**WORK TO COMPLETE**
Below are entries. Copy exactly the lines running from the line that holds "(163, 290) = (247, 511): black" to the line that holds "(312, 249) = (398, 196): none -> yellow drum", with both ends included.

(ENTRIES SUPPLIED Opens)

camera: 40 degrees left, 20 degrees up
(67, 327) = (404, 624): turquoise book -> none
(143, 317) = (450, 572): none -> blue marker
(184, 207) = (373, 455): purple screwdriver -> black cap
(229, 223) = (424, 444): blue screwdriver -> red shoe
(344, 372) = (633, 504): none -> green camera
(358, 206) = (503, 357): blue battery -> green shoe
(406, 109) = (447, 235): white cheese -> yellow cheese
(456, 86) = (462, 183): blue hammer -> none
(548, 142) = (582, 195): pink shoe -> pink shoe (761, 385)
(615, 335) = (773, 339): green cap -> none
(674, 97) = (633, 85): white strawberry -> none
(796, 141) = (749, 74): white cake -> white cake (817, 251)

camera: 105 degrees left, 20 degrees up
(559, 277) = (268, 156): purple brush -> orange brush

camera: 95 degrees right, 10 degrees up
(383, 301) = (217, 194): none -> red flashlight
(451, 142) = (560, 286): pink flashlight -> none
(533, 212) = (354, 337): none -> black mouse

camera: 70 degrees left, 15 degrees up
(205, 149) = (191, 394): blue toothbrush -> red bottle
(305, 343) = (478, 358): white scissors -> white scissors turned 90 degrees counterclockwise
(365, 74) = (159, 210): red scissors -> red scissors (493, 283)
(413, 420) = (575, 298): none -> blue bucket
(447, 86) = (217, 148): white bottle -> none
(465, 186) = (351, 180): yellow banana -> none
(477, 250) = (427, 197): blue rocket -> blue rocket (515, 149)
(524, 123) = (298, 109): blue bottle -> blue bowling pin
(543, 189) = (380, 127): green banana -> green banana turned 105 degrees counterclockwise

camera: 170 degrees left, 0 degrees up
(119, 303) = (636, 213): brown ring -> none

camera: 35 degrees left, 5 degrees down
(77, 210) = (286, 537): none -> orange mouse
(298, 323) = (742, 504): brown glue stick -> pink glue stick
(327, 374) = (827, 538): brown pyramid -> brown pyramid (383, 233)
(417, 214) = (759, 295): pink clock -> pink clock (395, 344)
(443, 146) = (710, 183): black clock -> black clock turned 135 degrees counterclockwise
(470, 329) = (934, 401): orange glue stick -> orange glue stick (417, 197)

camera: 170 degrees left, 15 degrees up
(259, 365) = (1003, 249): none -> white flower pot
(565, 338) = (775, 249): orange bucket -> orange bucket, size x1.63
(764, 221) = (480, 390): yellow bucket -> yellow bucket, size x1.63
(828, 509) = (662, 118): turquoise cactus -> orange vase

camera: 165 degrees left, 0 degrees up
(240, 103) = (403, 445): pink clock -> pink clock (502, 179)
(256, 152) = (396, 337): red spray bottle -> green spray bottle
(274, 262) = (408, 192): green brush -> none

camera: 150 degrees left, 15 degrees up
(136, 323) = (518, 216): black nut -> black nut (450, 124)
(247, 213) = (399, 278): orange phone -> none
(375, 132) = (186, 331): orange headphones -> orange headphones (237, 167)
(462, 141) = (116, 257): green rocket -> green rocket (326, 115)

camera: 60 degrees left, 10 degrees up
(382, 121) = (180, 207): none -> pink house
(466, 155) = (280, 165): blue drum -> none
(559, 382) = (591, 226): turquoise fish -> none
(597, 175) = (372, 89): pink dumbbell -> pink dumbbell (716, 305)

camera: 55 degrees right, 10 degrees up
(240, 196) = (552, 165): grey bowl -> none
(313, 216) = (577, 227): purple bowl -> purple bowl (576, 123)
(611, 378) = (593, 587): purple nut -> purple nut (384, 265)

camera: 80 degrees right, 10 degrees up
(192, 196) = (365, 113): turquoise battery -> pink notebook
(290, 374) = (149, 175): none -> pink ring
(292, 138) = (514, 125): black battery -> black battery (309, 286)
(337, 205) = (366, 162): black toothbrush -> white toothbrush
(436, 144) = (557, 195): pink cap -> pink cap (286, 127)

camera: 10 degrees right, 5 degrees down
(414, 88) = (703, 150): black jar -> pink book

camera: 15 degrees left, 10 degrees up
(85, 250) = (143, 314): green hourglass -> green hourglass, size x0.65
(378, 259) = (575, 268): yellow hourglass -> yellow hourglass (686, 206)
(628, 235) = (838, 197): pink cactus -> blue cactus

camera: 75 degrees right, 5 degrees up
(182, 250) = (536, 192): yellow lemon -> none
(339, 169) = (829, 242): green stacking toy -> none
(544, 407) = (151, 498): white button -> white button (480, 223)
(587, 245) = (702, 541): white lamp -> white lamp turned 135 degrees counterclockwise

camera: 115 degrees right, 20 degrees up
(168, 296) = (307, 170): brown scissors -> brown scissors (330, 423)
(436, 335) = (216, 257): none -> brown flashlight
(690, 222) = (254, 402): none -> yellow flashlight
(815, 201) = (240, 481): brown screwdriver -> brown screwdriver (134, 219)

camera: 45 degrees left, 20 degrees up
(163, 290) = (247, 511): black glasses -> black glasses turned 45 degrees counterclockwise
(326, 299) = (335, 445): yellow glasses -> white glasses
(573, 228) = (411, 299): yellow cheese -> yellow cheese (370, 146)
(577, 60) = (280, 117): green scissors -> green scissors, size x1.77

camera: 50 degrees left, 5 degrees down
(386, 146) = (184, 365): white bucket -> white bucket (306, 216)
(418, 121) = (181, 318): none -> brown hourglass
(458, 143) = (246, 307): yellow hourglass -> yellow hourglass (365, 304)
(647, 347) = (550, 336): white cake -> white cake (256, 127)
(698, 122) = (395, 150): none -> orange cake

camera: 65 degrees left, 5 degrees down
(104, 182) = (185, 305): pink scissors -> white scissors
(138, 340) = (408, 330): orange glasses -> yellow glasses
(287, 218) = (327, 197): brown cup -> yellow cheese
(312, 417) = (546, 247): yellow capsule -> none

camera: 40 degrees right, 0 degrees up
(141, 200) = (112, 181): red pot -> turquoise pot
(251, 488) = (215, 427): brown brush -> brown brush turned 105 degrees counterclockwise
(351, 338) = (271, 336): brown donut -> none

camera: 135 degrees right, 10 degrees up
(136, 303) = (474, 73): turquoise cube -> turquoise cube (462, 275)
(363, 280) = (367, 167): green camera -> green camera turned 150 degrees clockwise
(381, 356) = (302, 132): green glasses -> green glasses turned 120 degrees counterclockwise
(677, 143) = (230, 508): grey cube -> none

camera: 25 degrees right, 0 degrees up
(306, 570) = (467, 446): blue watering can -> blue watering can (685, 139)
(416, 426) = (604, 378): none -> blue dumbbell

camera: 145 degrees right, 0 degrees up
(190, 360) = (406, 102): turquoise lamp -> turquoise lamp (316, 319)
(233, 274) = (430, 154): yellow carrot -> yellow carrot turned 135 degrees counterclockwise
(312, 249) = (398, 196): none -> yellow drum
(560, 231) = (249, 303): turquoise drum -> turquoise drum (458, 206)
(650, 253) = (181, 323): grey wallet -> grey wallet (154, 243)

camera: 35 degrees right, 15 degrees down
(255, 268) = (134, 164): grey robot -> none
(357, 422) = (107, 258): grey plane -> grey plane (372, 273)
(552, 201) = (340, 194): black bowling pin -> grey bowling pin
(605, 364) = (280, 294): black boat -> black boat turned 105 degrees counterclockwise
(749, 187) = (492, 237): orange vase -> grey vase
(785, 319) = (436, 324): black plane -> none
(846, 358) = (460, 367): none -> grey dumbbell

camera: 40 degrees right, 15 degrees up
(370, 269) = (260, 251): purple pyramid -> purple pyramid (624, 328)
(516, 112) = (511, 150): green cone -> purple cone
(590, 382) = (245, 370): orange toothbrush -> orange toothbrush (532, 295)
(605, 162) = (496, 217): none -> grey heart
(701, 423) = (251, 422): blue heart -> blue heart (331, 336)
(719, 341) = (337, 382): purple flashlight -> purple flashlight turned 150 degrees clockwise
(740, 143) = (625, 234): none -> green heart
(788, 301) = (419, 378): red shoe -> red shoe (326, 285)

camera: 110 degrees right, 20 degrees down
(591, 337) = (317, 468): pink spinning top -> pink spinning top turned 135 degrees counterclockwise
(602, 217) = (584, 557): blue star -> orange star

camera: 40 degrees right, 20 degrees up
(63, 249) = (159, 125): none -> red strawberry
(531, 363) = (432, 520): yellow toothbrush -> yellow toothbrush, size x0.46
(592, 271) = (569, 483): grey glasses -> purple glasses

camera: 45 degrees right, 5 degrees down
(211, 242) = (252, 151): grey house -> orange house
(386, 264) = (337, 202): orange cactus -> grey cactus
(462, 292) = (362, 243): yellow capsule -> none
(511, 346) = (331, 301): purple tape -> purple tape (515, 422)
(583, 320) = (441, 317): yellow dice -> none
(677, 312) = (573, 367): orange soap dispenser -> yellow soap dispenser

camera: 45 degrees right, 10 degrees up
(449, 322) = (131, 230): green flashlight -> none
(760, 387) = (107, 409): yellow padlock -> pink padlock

(ENTRIES SUPPLIED Closes)

**RESULT FOR THIS TASK**
(163, 290) = (247, 511): black glasses -> black glasses turned 45 degrees counterclockwise
(326, 299) = (335, 445): yellow glasses -> white glasses
(573, 228) = (411, 299): yellow cheese -> yellow cheese (370, 146)
(577, 60) = (280, 117): green scissors -> green scissors, size x1.77

camera: 50 degrees left, 5 degrees down
(386, 146) = (184, 365): white bucket -> white bucket (306, 216)
(418, 121) = (181, 318): none -> brown hourglass
(458, 143) = (246, 307): yellow hourglass -> yellow hourglass (365, 304)
(647, 347) = (550, 336): white cake -> white cake (256, 127)
(698, 122) = (395, 150): none -> orange cake

camera: 65 degrees left, 5 degrees down
(104, 182) = (185, 305): pink scissors -> white scissors
(138, 340) = (408, 330): orange glasses -> yellow glasses
(287, 218) = (327, 197): brown cup -> yellow cheese
(312, 417) = (546, 247): yellow capsule -> none

camera: 40 degrees right, 0 degrees up
(141, 200) = (112, 181): red pot -> turquoise pot
(251, 488) = (215, 427): brown brush -> brown brush turned 105 degrees counterclockwise
(351, 338) = (271, 336): brown donut -> none

camera: 135 degrees right, 10 degrees up
(136, 303) = (474, 73): turquoise cube -> turquoise cube (462, 275)
(363, 280) = (367, 167): green camera -> green camera turned 150 degrees clockwise
(381, 356) = (302, 132): green glasses -> green glasses turned 120 degrees counterclockwise
(677, 143) = (230, 508): grey cube -> none

camera: 25 degrees right, 0 degrees up
(306, 570) = (467, 446): blue watering can -> blue watering can (685, 139)
(416, 426) = (604, 378): none -> blue dumbbell

camera: 145 degrees right, 0 degrees up
(190, 360) = (406, 102): turquoise lamp -> turquoise lamp (316, 319)
(233, 274) = (430, 154): yellow carrot -> yellow carrot turned 135 degrees counterclockwise
(312, 249) = (398, 196): none -> yellow drum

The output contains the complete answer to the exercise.